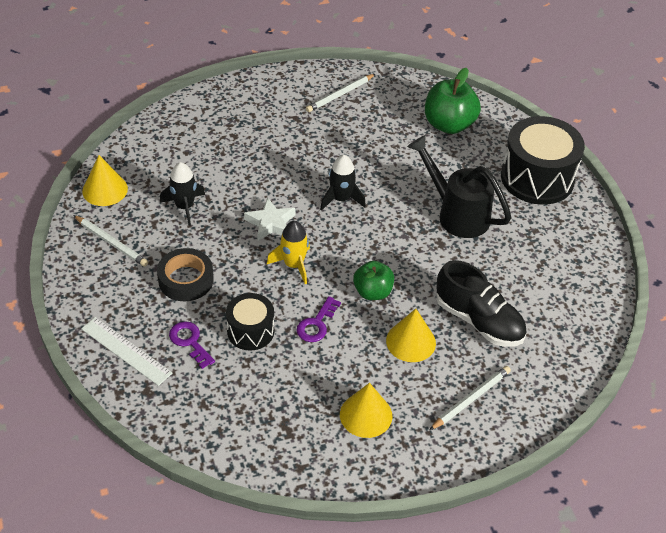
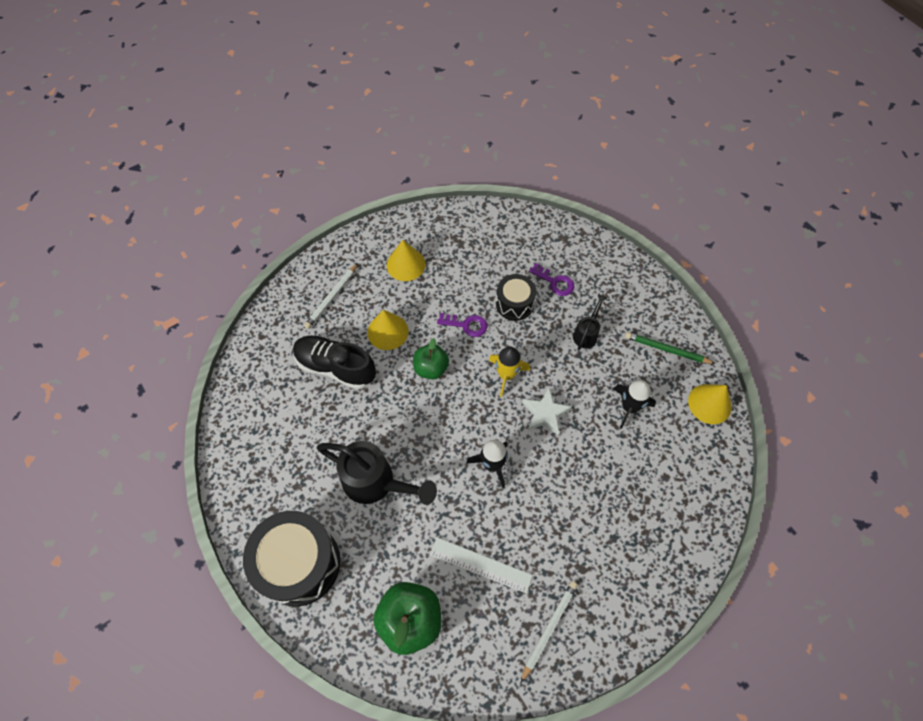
camera: 165 degrees right, 15 degrees up
(111, 242) = (667, 349): white pencil -> green pencil
(126, 351) = (596, 262): white ruler -> white ruler (480, 564)
(186, 280) = (587, 333): black tape -> black watering can
(316, 324) = (466, 325): purple key -> purple key turned 90 degrees clockwise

※

■ **ASSIGNMENT**
Each line of the material above should be set down exactly, with no pictures.

■ **FINAL ANSWER**
camera: 165 degrees right, 15 degrees up
(111, 242) = (667, 349): white pencil -> green pencil
(126, 351) = (596, 262): white ruler -> white ruler (480, 564)
(186, 280) = (587, 333): black tape -> black watering can
(316, 324) = (466, 325): purple key -> purple key turned 90 degrees clockwise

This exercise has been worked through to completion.